→ **WORK ORDER**:
What you print should match the entries exactly, only without the pictures.

→ **DATASET EXTRACT**:
━━━━━━━━━━

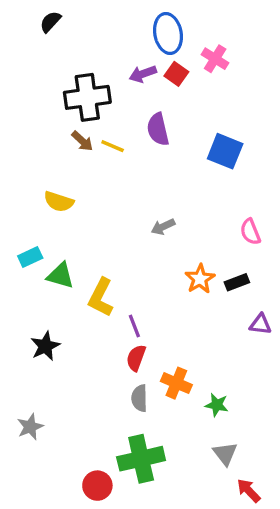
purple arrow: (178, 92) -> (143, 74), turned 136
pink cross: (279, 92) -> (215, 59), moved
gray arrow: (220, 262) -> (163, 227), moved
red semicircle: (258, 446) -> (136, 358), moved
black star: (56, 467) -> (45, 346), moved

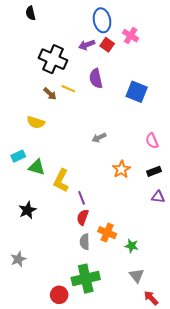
black semicircle: (50, 22) -> (31, 13), turned -56
black cross: (87, 97) -> (53, 59), turned 32
brown arrow: (82, 141) -> (50, 94), moved
black rectangle: (237, 282) -> (154, 171), moved

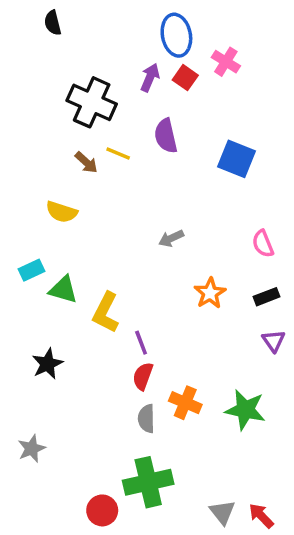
purple arrow: (87, 45) -> (150, 78), turned 133
purple triangle: (158, 197) -> (274, 341), turned 48
green star: (132, 246) -> (245, 410), moved, size x1.6
gray triangle: (137, 275) -> (222, 512), moved

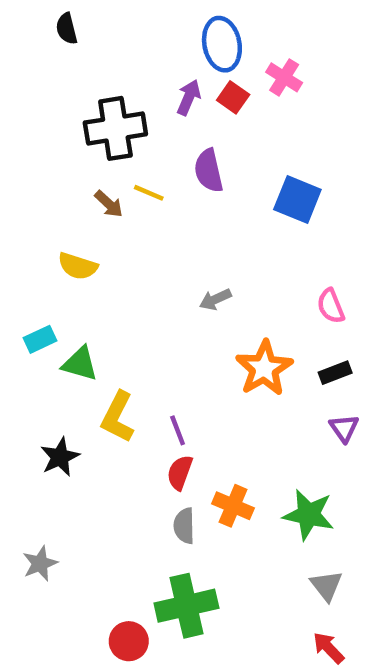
black cross: (92, 102) -> (115, 128), turned -33
orange star: (210, 293) -> (264, 368), size x1.4
yellow L-shape: (106, 313) -> (118, 417), moved
gray triangle: (222, 512) -> (326, 586), moved

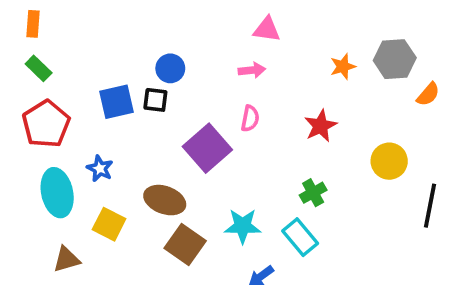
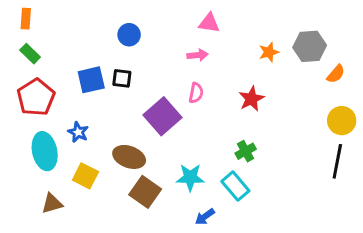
blue circle: (170, 68) -> (129, 35), moved
yellow circle: (389, 161) -> (342, 121), moved

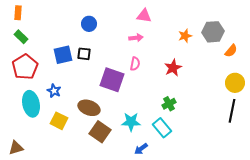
purple square: (163, 116) -> (112, 80), turned -30
brown triangle: (52, 204) -> (16, 148), moved

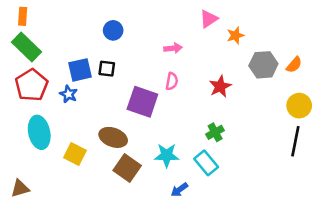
pink triangle: (144, 16) -> (209, 19), moved, turned -42
gray hexagon: (213, 32) -> (263, 65), moved
orange star: (185, 36) -> (235, 35), moved
green rectangle: (21, 37) -> (26, 47), size x1.6
blue star: (54, 91) -> (69, 94), moved

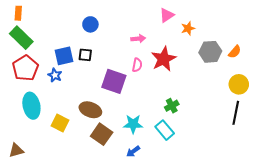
red star: (220, 86) -> (164, 59), moved, size x1.4
blue arrow: (179, 190) -> (133, 151), moved

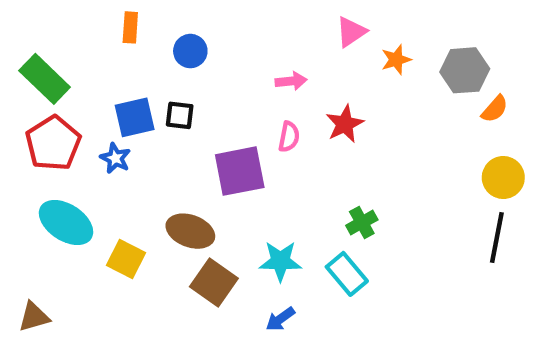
orange rectangle: (18, 13) -> (130, 27), moved
gray hexagon: (210, 52) -> (465, 70), moved
red star: (164, 59) -> (345, 124), size x0.7
purple square: (114, 81) -> (240, 171), turned -30
cyan ellipse: (31, 106) -> (66, 223), turned -45

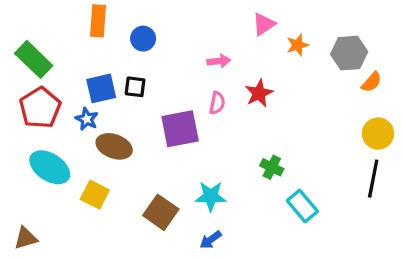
orange rectangle: (130, 27) -> (98, 21), size x1.4
green cross: (362, 223) -> (272, 167), turned -35
brown ellipse: (190, 231) -> (114, 146), moved
cyan rectangle: (347, 274) -> (302, 206), moved

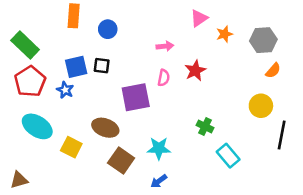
orange semicircle: (372, 82) -> (273, 71), moved
yellow circle: (378, 134) -> (261, 106), moved
brown ellipse: (114, 146) -> (105, 128), moved

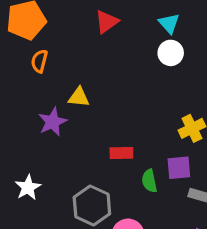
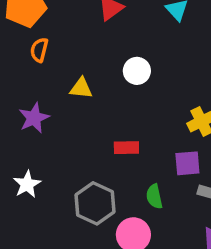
white circle: (171, 53) -> (137, 71), moved
purple star: (53, 122) -> (34, 118), moved
green semicircle: (149, 181) -> (154, 196), moved

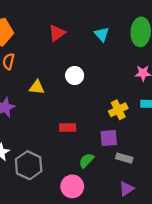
green semicircle: (154, 196) -> (86, 160), turned 56
gray hexagon: (95, 203) -> (29, 165), moved

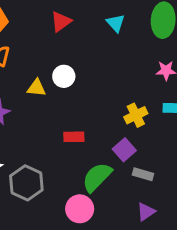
white circle: (75, 76) -> (64, 76), moved
purple square: (109, 138) -> (124, 150), turned -36
green semicircle: (86, 160) -> (97, 177), size x1.6

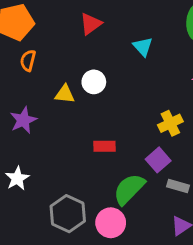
cyan triangle: (116, 23) -> (143, 47), moved
gray hexagon: (26, 183) -> (68, 214), moved

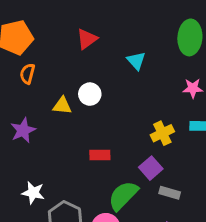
white star: (17, 178) -> (33, 193), moved, turned -30

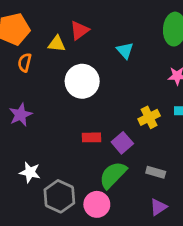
white circle: (90, 94) -> (82, 81), size x1.6
yellow triangle: (62, 106) -> (57, 44), moved
purple square: (151, 168) -> (122, 143), moved

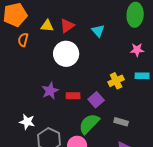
red triangle: (79, 30) -> (67, 26), moved
purple star: (21, 115) -> (50, 91), moved

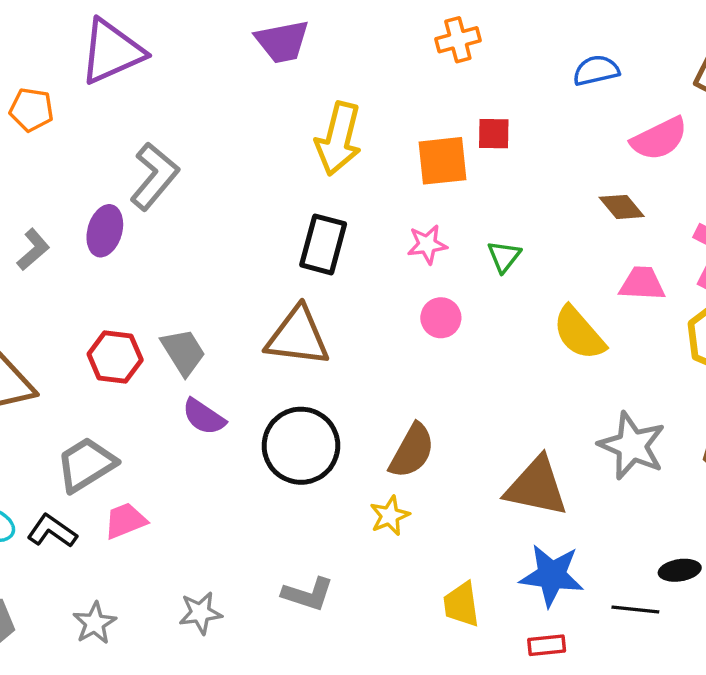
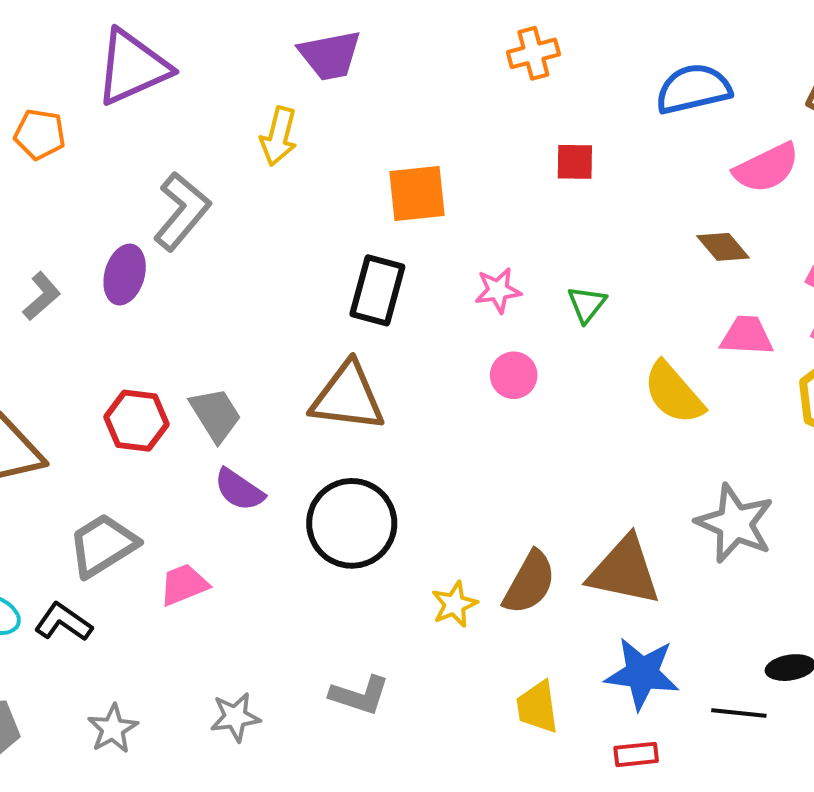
blue semicircle: (596, 70) -> (693, 89), size x1.4
yellow arrow: (339, 139) -> (279, 136), moved, size x0.7
orange square: (443, 161) -> (417, 194), moved
brown semicircle: (412, 451) -> (529, 583), moved
pink trapezoid: (125, 521) -> (184, 585), moved

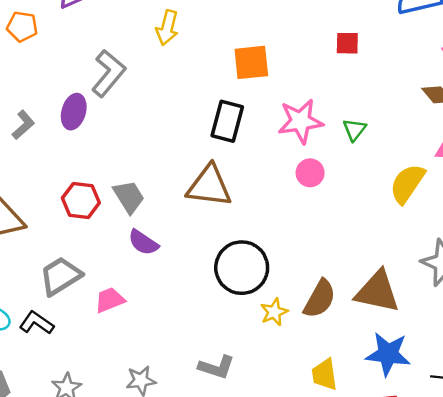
pink star: (498, 290) -> (300, 121), size x1.6
yellow semicircle: (674, 393) -> (407, 184), turned 75
black circle: (352, 523) -> (242, 268), moved

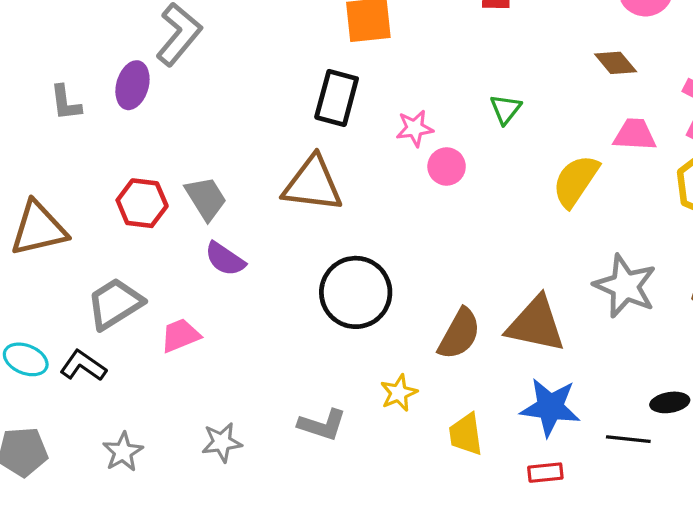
pink star: (300, 121) -> (415, 128), moved, size x0.6
gray L-shape: (23, 125) -> (66, 103), turned 124
yellow star: (274, 312) -> (399, 393), moved

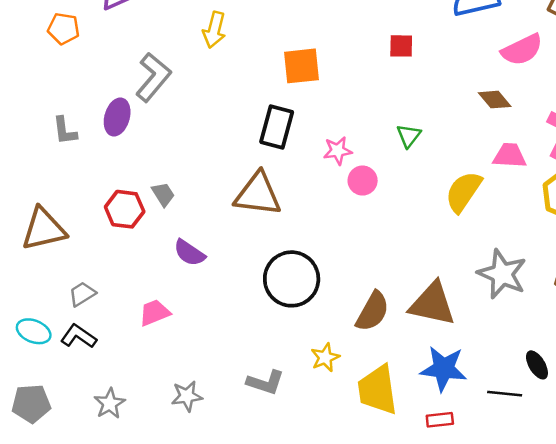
gray trapezoid: (206, 198) -> (163, 194), moved, size x0.7
gray trapezoid: (115, 304) -> (82, 294), moved, size x0.6
black ellipse: (670, 402) -> (537, 365), turned 68
yellow trapezoid: (466, 434) -> (378, 390), size x1.5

━━━━━━━━━━

→ **ANSWER FOR THIS EXERCISE**:
purple arrow: (178, 92) -> (143, 74), turned 136
pink cross: (279, 92) -> (215, 59), moved
gray arrow: (220, 262) -> (163, 227), moved
red semicircle: (258, 446) -> (136, 358), moved
black star: (56, 467) -> (45, 346), moved

black semicircle: (50, 22) -> (31, 13), turned -56
black cross: (87, 97) -> (53, 59), turned 32
brown arrow: (82, 141) -> (50, 94), moved
black rectangle: (237, 282) -> (154, 171), moved

purple arrow: (87, 45) -> (150, 78), turned 133
purple triangle: (158, 197) -> (274, 341), turned 48
green star: (132, 246) -> (245, 410), moved, size x1.6
gray triangle: (137, 275) -> (222, 512), moved

black cross: (92, 102) -> (115, 128), turned -33
orange star: (210, 293) -> (264, 368), size x1.4
yellow L-shape: (106, 313) -> (118, 417), moved
gray triangle: (222, 512) -> (326, 586), moved

blue circle: (170, 68) -> (129, 35), moved
yellow circle: (389, 161) -> (342, 121), moved

purple square: (163, 116) -> (112, 80), turned -30
brown triangle: (52, 204) -> (16, 148), moved

pink triangle: (144, 16) -> (209, 19), moved, turned -42
gray hexagon: (213, 32) -> (263, 65), moved
orange star: (185, 36) -> (235, 35), moved
green rectangle: (21, 37) -> (26, 47), size x1.6
blue star: (54, 91) -> (69, 94), moved

red star: (220, 86) -> (164, 59), moved, size x1.4
blue arrow: (179, 190) -> (133, 151), moved

orange rectangle: (18, 13) -> (130, 27), moved
gray hexagon: (210, 52) -> (465, 70), moved
red star: (164, 59) -> (345, 124), size x0.7
purple square: (114, 81) -> (240, 171), turned -30
cyan ellipse: (31, 106) -> (66, 223), turned -45

orange rectangle: (130, 27) -> (98, 21), size x1.4
green cross: (362, 223) -> (272, 167), turned -35
brown ellipse: (190, 231) -> (114, 146), moved
cyan rectangle: (347, 274) -> (302, 206), moved

orange semicircle: (372, 82) -> (273, 71), moved
yellow circle: (378, 134) -> (261, 106), moved
brown ellipse: (114, 146) -> (105, 128), moved

white circle: (171, 53) -> (137, 71), moved
purple star: (53, 122) -> (34, 118), moved
green semicircle: (149, 181) -> (154, 196), moved

green semicircle: (154, 196) -> (86, 160), turned 56
gray hexagon: (95, 203) -> (29, 165), moved

white circle: (75, 76) -> (64, 76), moved
purple square: (109, 138) -> (124, 150), turned -36
green semicircle: (86, 160) -> (97, 177), size x1.6

cyan triangle: (116, 23) -> (143, 47), moved
gray hexagon: (26, 183) -> (68, 214), moved

white star: (17, 178) -> (33, 193), moved, turned -30

white circle: (90, 94) -> (82, 81), size x1.6
yellow triangle: (62, 106) -> (57, 44), moved
purple square: (151, 168) -> (122, 143), moved

red triangle: (79, 30) -> (67, 26), moved
purple star: (21, 115) -> (50, 91), moved

blue semicircle: (596, 70) -> (693, 89), size x1.4
yellow arrow: (339, 139) -> (279, 136), moved, size x0.7
orange square: (443, 161) -> (417, 194), moved
brown semicircle: (412, 451) -> (529, 583), moved
pink trapezoid: (125, 521) -> (184, 585), moved

pink star: (498, 290) -> (300, 121), size x1.6
yellow semicircle: (674, 393) -> (407, 184), turned 75
black circle: (352, 523) -> (242, 268), moved

pink star: (300, 121) -> (415, 128), moved, size x0.6
gray L-shape: (23, 125) -> (66, 103), turned 124
yellow star: (274, 312) -> (399, 393), moved

gray trapezoid: (206, 198) -> (163, 194), moved, size x0.7
gray trapezoid: (115, 304) -> (82, 294), moved, size x0.6
black ellipse: (670, 402) -> (537, 365), turned 68
yellow trapezoid: (466, 434) -> (378, 390), size x1.5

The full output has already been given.